Object change descriptions
----

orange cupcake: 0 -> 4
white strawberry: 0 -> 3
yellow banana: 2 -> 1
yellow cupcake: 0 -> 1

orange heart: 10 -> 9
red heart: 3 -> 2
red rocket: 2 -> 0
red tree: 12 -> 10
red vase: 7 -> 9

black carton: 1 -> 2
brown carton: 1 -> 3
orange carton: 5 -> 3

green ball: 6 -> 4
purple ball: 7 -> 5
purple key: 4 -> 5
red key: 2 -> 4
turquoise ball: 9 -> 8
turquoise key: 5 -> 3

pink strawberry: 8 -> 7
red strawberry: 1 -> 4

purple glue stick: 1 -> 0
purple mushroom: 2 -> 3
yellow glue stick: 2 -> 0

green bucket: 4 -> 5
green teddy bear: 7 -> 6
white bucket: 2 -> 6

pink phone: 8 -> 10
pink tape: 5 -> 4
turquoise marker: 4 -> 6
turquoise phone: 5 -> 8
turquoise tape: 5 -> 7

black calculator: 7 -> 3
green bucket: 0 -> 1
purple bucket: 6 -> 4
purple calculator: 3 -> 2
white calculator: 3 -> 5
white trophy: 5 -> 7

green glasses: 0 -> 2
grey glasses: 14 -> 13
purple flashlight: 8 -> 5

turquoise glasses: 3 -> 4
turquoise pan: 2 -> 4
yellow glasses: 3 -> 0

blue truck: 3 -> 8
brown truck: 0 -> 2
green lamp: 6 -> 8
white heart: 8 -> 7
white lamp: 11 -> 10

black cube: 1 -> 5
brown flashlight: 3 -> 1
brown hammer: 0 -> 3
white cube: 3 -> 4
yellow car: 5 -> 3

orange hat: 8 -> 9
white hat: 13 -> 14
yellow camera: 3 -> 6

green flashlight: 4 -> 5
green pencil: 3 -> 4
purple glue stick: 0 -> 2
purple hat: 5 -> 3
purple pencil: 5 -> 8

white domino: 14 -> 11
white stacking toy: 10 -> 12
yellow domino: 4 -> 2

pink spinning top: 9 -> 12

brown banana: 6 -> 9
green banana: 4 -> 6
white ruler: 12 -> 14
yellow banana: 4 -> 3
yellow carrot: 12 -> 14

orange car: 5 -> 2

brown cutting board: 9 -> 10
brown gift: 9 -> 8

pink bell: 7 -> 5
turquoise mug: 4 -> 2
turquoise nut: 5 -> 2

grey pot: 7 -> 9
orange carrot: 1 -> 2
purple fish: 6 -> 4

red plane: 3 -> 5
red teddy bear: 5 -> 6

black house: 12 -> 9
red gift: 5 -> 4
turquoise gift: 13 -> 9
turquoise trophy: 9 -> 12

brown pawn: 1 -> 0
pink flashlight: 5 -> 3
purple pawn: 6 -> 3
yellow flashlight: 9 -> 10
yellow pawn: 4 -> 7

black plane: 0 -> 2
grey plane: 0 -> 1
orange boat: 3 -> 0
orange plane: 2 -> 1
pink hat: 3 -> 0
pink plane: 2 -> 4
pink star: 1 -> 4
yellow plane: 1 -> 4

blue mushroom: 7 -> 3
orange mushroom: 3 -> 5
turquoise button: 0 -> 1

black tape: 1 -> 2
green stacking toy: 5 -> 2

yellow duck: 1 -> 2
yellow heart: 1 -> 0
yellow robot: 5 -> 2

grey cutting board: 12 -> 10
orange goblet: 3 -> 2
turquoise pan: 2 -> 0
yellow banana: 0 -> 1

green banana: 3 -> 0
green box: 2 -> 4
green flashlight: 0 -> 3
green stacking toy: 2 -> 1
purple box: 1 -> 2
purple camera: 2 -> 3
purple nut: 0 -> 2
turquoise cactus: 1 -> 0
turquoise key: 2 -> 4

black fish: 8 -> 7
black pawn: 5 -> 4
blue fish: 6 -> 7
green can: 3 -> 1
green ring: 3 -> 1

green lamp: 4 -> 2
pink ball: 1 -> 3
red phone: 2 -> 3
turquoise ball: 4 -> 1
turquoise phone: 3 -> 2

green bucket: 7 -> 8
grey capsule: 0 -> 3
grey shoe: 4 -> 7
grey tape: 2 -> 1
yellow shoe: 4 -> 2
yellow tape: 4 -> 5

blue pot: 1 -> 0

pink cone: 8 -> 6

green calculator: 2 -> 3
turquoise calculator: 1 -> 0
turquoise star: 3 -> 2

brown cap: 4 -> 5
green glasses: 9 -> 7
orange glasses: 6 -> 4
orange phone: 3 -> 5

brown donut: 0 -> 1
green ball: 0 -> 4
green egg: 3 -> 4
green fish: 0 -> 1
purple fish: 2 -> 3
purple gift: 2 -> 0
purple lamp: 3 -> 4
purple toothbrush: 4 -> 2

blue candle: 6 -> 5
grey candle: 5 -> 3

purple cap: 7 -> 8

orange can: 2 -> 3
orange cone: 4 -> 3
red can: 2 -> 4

----

§ Your assignment: Write down every line of the data exactly as it appears above.

§ Response:
orange cupcake: 0 -> 4
white strawberry: 0 -> 3
yellow banana: 2 -> 1
yellow cupcake: 0 -> 1

orange heart: 10 -> 9
red heart: 3 -> 2
red rocket: 2 -> 0
red tree: 12 -> 10
red vase: 7 -> 9

black carton: 1 -> 2
brown carton: 1 -> 3
orange carton: 5 -> 3

green ball: 6 -> 4
purple ball: 7 -> 5
purple key: 4 -> 5
red key: 2 -> 4
turquoise ball: 9 -> 8
turquoise key: 5 -> 3

pink strawberry: 8 -> 7
red strawberry: 1 -> 4

purple glue stick: 1 -> 0
purple mushroom: 2 -> 3
yellow glue stick: 2 -> 0

green bucket: 4 -> 5
green teddy bear: 7 -> 6
white bucket: 2 -> 6

pink phone: 8 -> 10
pink tape: 5 -> 4
turquoise marker: 4 -> 6
turquoise phone: 5 -> 8
turquoise tape: 5 -> 7

black calculator: 7 -> 3
green bucket: 0 -> 1
purple bucket: 6 -> 4
purple calculator: 3 -> 2
white calculator: 3 -> 5
white trophy: 5 -> 7

green glasses: 0 -> 2
grey glasses: 14 -> 13
purple flashlight: 8 -> 5

turquoise glasses: 3 -> 4
turquoise pan: 2 -> 4
yellow glasses: 3 -> 0

blue truck: 3 -> 8
brown truck: 0 -> 2
green lamp: 6 -> 8
white heart: 8 -> 7
white lamp: 11 -> 10

black cube: 1 -> 5
brown flashlight: 3 -> 1
brown hammer: 0 -> 3
white cube: 3 -> 4
yellow car: 5 -> 3

orange hat: 8 -> 9
white hat: 13 -> 14
yellow camera: 3 -> 6

green flashlight: 4 -> 5
green pencil: 3 -> 4
purple glue stick: 0 -> 2
purple hat: 5 -> 3
purple pencil: 5 -> 8

white domino: 14 -> 11
white stacking toy: 10 -> 12
yellow domino: 4 -> 2

pink spinning top: 9 -> 12

brown banana: 6 -> 9
green banana: 4 -> 6
white ruler: 12 -> 14
yellow banana: 4 -> 3
yellow carrot: 12 -> 14

orange car: 5 -> 2

brown cutting board: 9 -> 10
brown gift: 9 -> 8

pink bell: 7 -> 5
turquoise mug: 4 -> 2
turquoise nut: 5 -> 2

grey pot: 7 -> 9
orange carrot: 1 -> 2
purple fish: 6 -> 4

red plane: 3 -> 5
red teddy bear: 5 -> 6

black house: 12 -> 9
red gift: 5 -> 4
turquoise gift: 13 -> 9
turquoise trophy: 9 -> 12

brown pawn: 1 -> 0
pink flashlight: 5 -> 3
purple pawn: 6 -> 3
yellow flashlight: 9 -> 10
yellow pawn: 4 -> 7

black plane: 0 -> 2
grey plane: 0 -> 1
orange boat: 3 -> 0
orange plane: 2 -> 1
pink hat: 3 -> 0
pink plane: 2 -> 4
pink star: 1 -> 4
yellow plane: 1 -> 4

blue mushroom: 7 -> 3
orange mushroom: 3 -> 5
turquoise button: 0 -> 1

black tape: 1 -> 2
green stacking toy: 5 -> 2

yellow duck: 1 -> 2
yellow heart: 1 -> 0
yellow robot: 5 -> 2

grey cutting board: 12 -> 10
orange goblet: 3 -> 2
turquoise pan: 2 -> 0
yellow banana: 0 -> 1

green banana: 3 -> 0
green box: 2 -> 4
green flashlight: 0 -> 3
green stacking toy: 2 -> 1
purple box: 1 -> 2
purple camera: 2 -> 3
purple nut: 0 -> 2
turquoise cactus: 1 -> 0
turquoise key: 2 -> 4

black fish: 8 -> 7
black pawn: 5 -> 4
blue fish: 6 -> 7
green can: 3 -> 1
green ring: 3 -> 1

green lamp: 4 -> 2
pink ball: 1 -> 3
red phone: 2 -> 3
turquoise ball: 4 -> 1
turquoise phone: 3 -> 2

green bucket: 7 -> 8
grey capsule: 0 -> 3
grey shoe: 4 -> 7
grey tape: 2 -> 1
yellow shoe: 4 -> 2
yellow tape: 4 -> 5

blue pot: 1 -> 0

pink cone: 8 -> 6

green calculator: 2 -> 3
turquoise calculator: 1 -> 0
turquoise star: 3 -> 2

brown cap: 4 -> 5
green glasses: 9 -> 7
orange glasses: 6 -> 4
orange phone: 3 -> 5

brown donut: 0 -> 1
green ball: 0 -> 4
green egg: 3 -> 4
green fish: 0 -> 1
purple fish: 2 -> 3
purple gift: 2 -> 0
purple lamp: 3 -> 4
purple toothbrush: 4 -> 2

blue candle: 6 -> 5
grey candle: 5 -> 3

purple cap: 7 -> 8

orange can: 2 -> 3
orange cone: 4 -> 3
red can: 2 -> 4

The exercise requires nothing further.